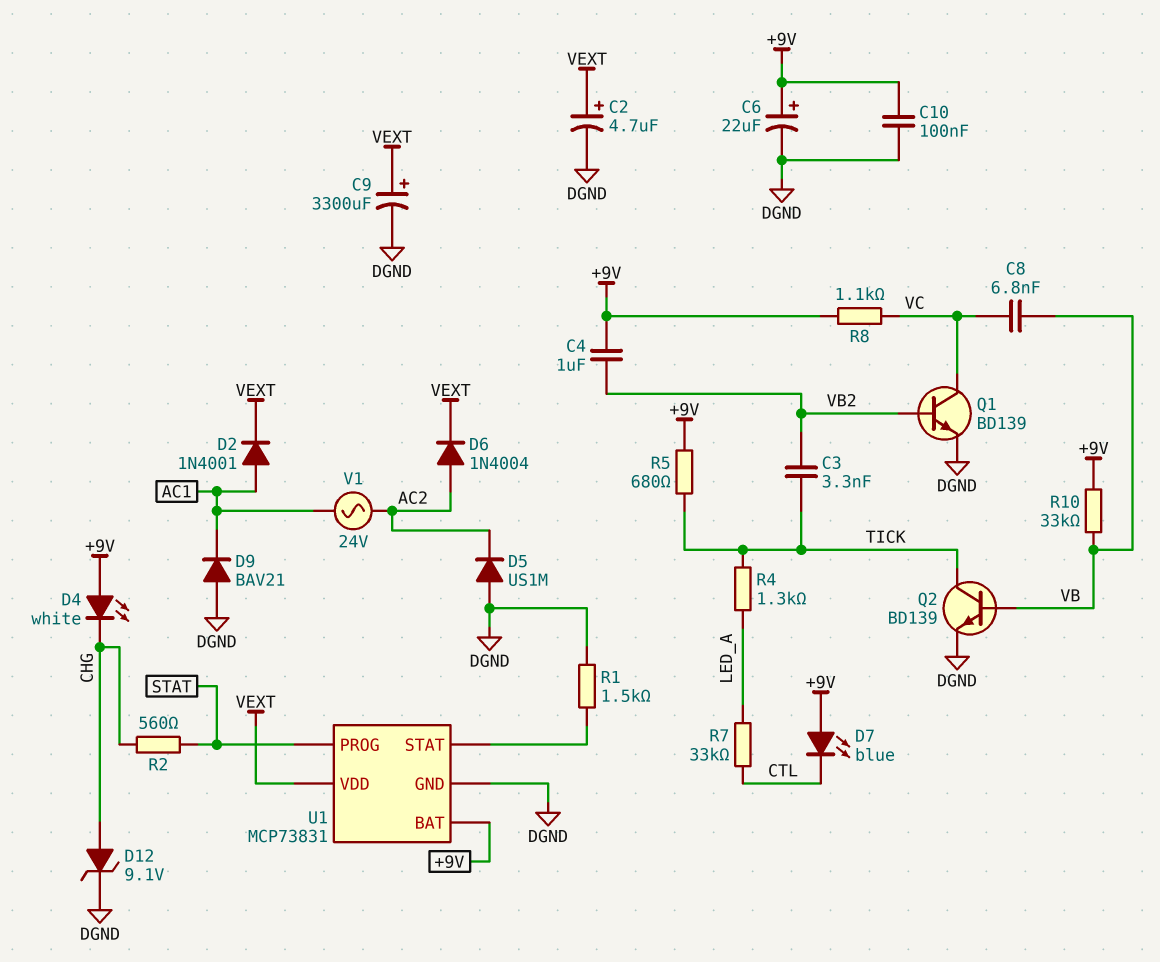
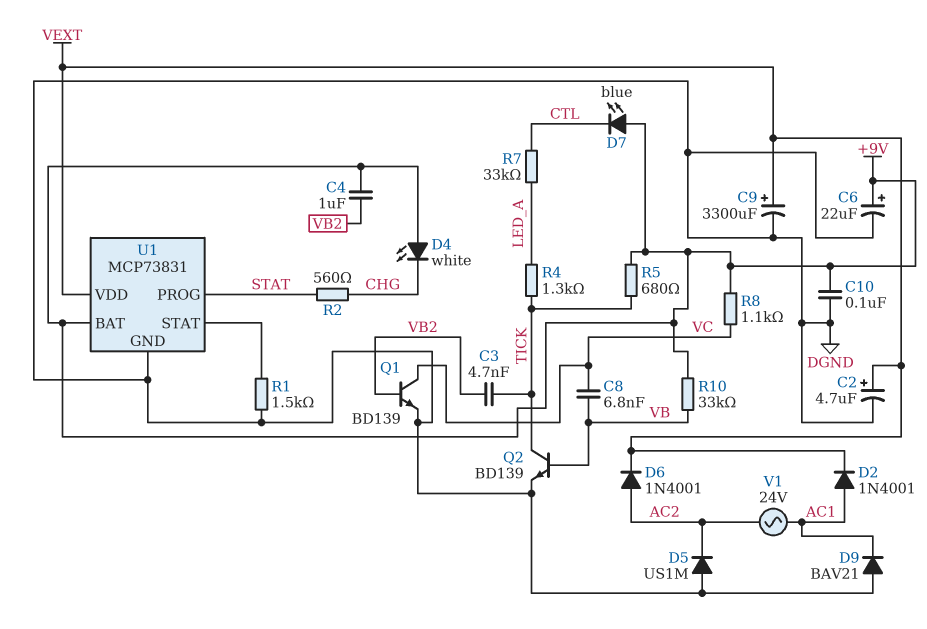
C3: 3.3nF (TICK, VB2) -> 4.7nF (TICK, VB2)
D6: diode 1N4004 (A AC2, K VEXT) -> diode 1N4001 (A AC2, K VEXT)
D12: zener 9.1V (A CHG, K DGND) -> none

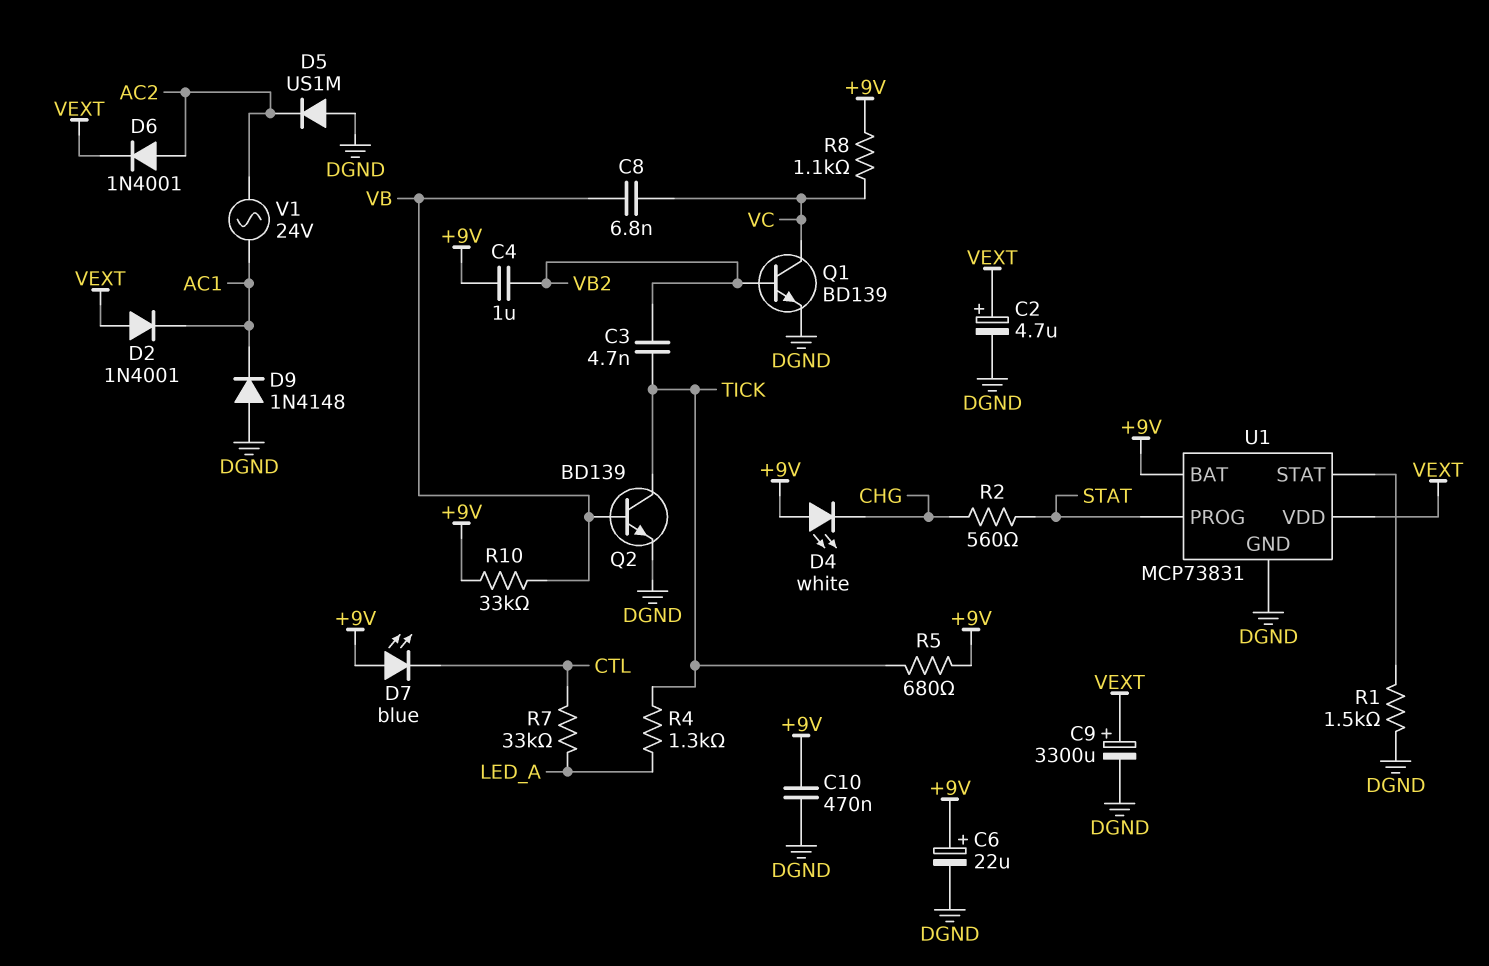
C10: 100nF (+9V, DGND) -> 470nF (+9V, DGND)
D2: diode 1N4001 (A AC1, K VEXT) -> diode 1N4001 (A VEXT, K AC1)
D9: diode BAV21 (A DGND, K AC1) -> diode 1N4148 (A DGND, K AC1)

Task details => Without including any pictures, set down word for word every line from the one containing "D6: diode 1N4004" through the last line of the material.

Solution to this exercise =>
D6: diode 1N4004 (A AC2, K VEXT) -> diode 1N4001 (A AC2, K VEXT)
D12: zener 9.1V (A CHG, K DGND) -> none

C10: 100nF (+9V, DGND) -> 470nF (+9V, DGND)
D2: diode 1N4001 (A AC1, K VEXT) -> diode 1N4001 (A VEXT, K AC1)
D9: diode BAV21 (A DGND, K AC1) -> diode 1N4148 (A DGND, K AC1)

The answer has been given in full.